(Beginning of Provided information)

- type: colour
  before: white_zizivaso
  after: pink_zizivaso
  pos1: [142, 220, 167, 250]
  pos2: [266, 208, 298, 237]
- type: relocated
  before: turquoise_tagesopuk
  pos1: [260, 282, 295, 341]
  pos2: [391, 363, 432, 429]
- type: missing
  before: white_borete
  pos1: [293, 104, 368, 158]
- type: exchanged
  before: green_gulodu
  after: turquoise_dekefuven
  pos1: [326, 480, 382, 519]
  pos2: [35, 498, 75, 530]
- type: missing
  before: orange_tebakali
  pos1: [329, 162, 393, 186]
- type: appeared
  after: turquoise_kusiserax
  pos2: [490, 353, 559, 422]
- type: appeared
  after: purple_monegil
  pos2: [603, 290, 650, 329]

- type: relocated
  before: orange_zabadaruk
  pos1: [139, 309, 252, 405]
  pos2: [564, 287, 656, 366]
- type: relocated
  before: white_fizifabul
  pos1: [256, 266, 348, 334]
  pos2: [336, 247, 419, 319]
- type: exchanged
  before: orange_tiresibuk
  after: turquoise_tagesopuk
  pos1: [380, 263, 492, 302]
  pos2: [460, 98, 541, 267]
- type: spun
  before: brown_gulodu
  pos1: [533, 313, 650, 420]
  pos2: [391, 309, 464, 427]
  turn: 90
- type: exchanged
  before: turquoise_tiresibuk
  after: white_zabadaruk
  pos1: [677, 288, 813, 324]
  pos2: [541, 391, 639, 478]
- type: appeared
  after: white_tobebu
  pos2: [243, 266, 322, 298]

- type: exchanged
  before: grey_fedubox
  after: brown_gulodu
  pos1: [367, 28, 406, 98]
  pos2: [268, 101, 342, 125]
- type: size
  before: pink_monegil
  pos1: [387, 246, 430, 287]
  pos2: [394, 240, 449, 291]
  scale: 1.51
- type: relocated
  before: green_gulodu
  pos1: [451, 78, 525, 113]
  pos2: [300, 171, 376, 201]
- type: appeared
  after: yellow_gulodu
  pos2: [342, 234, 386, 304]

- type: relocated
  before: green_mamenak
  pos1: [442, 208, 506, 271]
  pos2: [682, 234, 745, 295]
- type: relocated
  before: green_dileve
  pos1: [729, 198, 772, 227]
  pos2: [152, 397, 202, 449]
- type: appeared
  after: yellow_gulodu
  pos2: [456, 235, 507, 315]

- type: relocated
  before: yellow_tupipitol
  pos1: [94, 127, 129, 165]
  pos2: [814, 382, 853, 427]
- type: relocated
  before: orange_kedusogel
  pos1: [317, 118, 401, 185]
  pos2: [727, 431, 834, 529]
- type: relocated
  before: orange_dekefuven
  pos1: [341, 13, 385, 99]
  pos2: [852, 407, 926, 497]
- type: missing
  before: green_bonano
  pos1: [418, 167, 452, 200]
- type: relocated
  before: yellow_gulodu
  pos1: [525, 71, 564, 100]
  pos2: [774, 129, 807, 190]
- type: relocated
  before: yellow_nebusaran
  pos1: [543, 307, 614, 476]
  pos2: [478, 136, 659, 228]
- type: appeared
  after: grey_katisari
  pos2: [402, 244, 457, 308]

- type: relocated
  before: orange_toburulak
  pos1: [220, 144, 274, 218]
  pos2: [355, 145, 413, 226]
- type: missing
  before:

(End of Provided information)

Goal of the exercise:
Everything in the material above needs to be transcribed exactly.

Exercise solution:
- type: colour
  before: white_zizivaso
  after: pink_zizivaso
  pos1: [142, 220, 167, 250]
  pos2: [266, 208, 298, 237]
- type: relocated
  before: turquoise_tagesopuk
  pos1: [260, 282, 295, 341]
  pos2: [391, 363, 432, 429]
- type: missing
  before: white_borete
  pos1: [293, 104, 368, 158]
- type: exchanged
  before: green_gulodu
  after: turquoise_dekefuven
  pos1: [326, 480, 382, 519]
  pos2: [35, 498, 75, 530]
- type: missing
  before: orange_tebakali
  pos1: [329, 162, 393, 186]
- type: appeared
  after: turquoise_kusiserax
  pos2: [490, 353, 559, 422]
- type: appeared
  after: purple_monegil
  pos2: [603, 290, 650, 329]

- type: relocated
  before: orange_zabadaruk
  pos1: [139, 309, 252, 405]
  pos2: [564, 287, 656, 366]
- type: relocated
  before: white_fizifabul
  pos1: [256, 266, 348, 334]
  pos2: [336, 247, 419, 319]
- type: exchanged
  before: orange_tiresibuk
  after: turquoise_tagesopuk
  pos1: [380, 263, 492, 302]
  pos2: [460, 98, 541, 267]
- type: spun
  before: brown_gulodu
  pos1: [533, 313, 650, 420]
  pos2: [391, 309, 464, 427]
  turn: 90
- type: exchanged
  before: turquoise_tiresibuk
  after: white_zabadaruk
  pos1: [677, 288, 813, 324]
  pos2: [541, 391, 639, 478]
- type: appeared
  after: white_tobebu
  pos2: [243, 266, 322, 298]

- type: exchanged
  before: grey_fedubox
  after: brown_gulodu
  pos1: [367, 28, 406, 98]
  pos2: [268, 101, 342, 125]
- type: size
  before: pink_monegil
  pos1: [387, 246, 430, 287]
  pos2: [394, 240, 449, 291]
  scale: 1.51
- type: relocated
  before: green_gulodu
  pos1: [451, 78, 525, 113]
  pos2: [300, 171, 376, 201]
- type: appeared
  after: yellow_gulodu
  pos2: [342, 234, 386, 304]

- type: relocated
  before: green_mamenak
  pos1: [442, 208, 506, 271]
  pos2: [682, 234, 745, 295]
- type: relocated
  before: green_dileve
  pos1: [729, 198, 772, 227]
  pos2: [152, 397, 202, 449]
- type: appeared
  after: yellow_gulodu
  pos2: [456, 235, 507, 315]

- type: relocated
  before: yellow_tupipitol
  pos1: [94, 127, 129, 165]
  pos2: [814, 382, 853, 427]
- type: relocated
  before: orange_kedusogel
  pos1: [317, 118, 401, 185]
  pos2: [727, 431, 834, 529]
- type: relocated
  before: orange_dekefuven
  pos1: [341, 13, 385, 99]
  pos2: [852, 407, 926, 497]
- type: missing
  before: green_bonano
  pos1: [418, 167, 452, 200]
- type: relocated
  before: yellow_gulodu
  pos1: [525, 71, 564, 100]
  pos2: [774, 129, 807, 190]
- type: relocated
  before: yellow_nebusaran
  pos1: [543, 307, 614, 476]
  pos2: [478, 136, 659, 228]
- type: appeared
  after: grey_katisari
  pos2: [402, 244, 457, 308]

- type: relocated
  before: orange_toburulak
  pos1: [220, 144, 274, 218]
  pos2: [355, 145, 413, 226]
- type: missing
  before:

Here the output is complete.